• **WHAT TO DO**: How many lines in the data below contain the string "blue"? Answer with the number only.

[Coordinate-based object records]
-- Opening Marker --

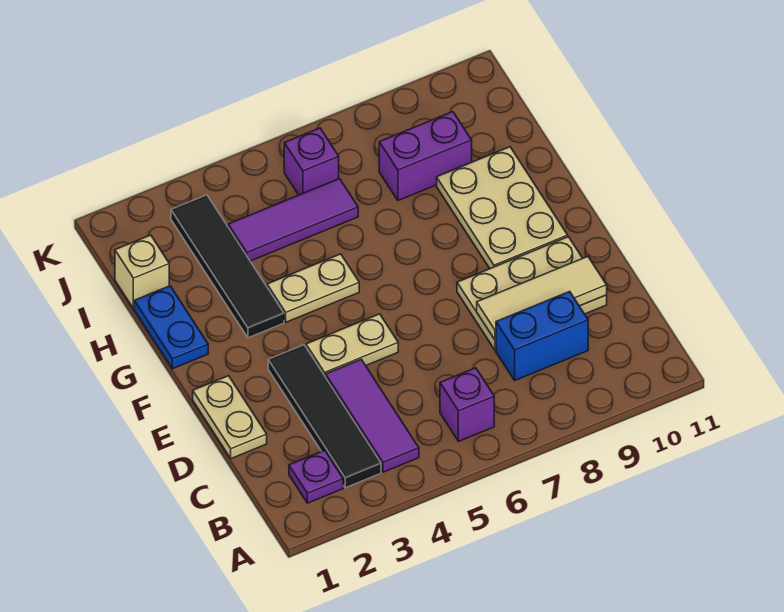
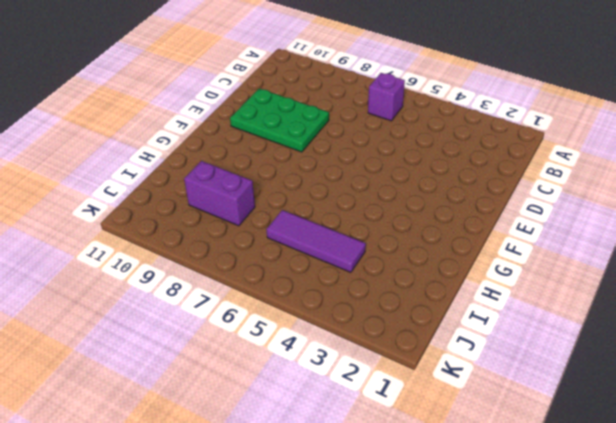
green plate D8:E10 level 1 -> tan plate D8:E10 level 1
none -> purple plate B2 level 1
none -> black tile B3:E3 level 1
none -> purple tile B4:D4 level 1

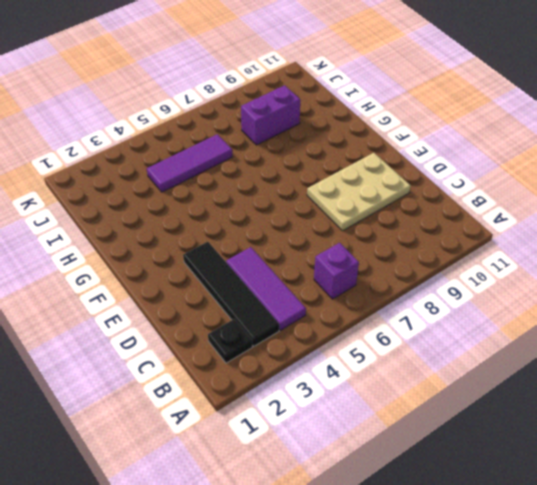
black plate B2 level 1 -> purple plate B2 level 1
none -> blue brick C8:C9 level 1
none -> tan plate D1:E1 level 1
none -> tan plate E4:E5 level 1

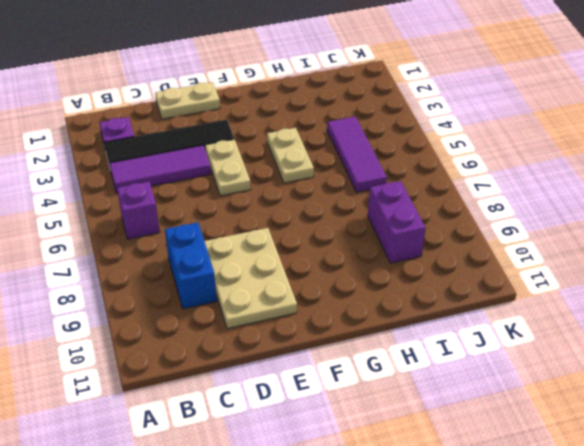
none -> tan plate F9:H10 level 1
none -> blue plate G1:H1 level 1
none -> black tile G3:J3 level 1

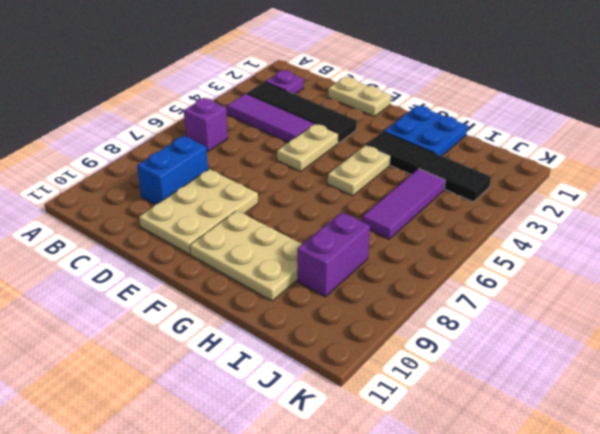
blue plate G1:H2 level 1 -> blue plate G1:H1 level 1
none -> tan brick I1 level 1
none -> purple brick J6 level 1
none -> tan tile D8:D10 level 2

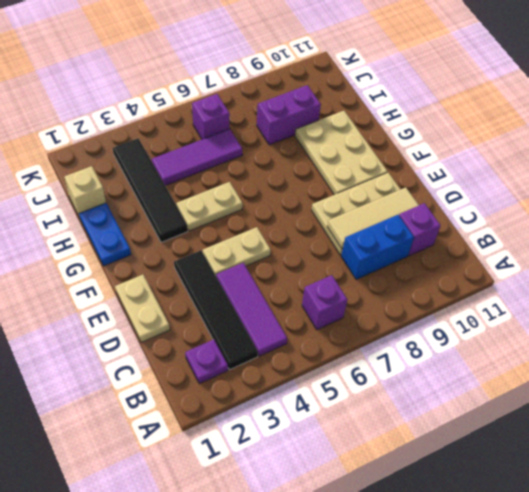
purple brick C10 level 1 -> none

-- Closing Marker --
-- Opening Marker --

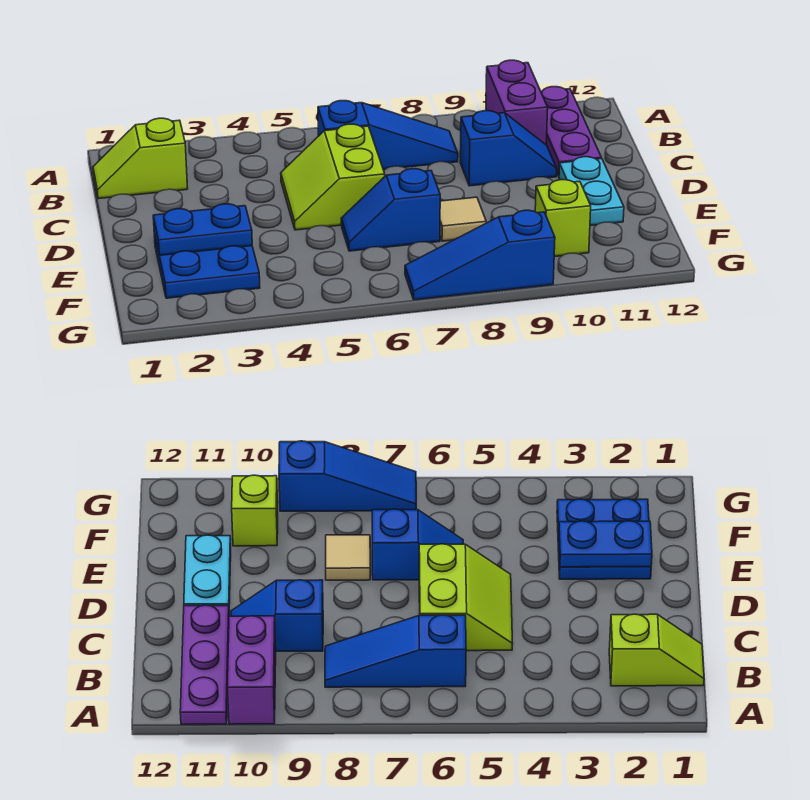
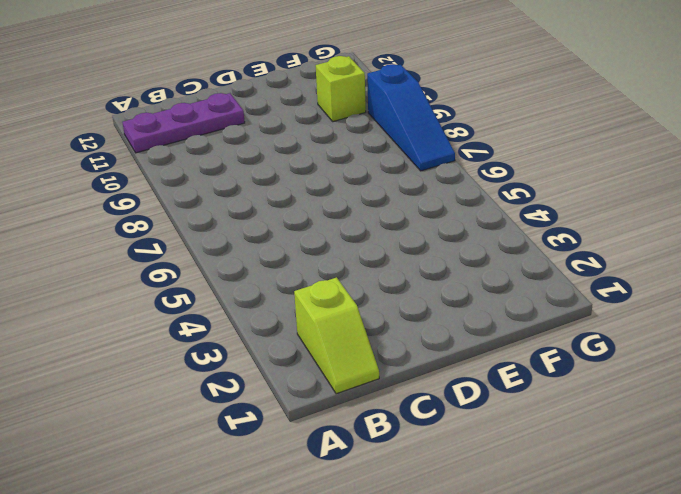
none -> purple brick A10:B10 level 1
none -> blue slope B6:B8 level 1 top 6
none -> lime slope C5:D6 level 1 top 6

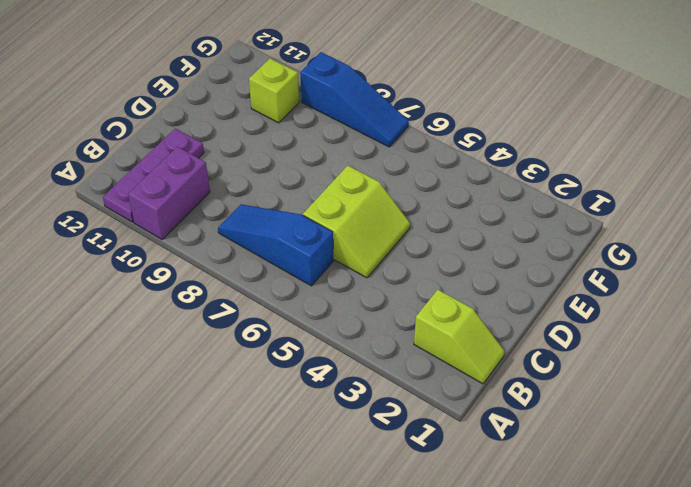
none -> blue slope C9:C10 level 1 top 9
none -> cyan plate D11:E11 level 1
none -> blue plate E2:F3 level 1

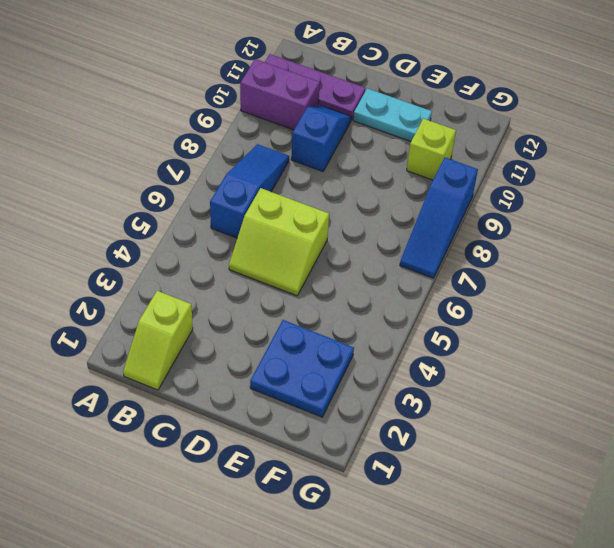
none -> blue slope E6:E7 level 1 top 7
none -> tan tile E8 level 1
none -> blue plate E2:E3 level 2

-- Closing Marker --

• **RESULT OF THE TASK**: 8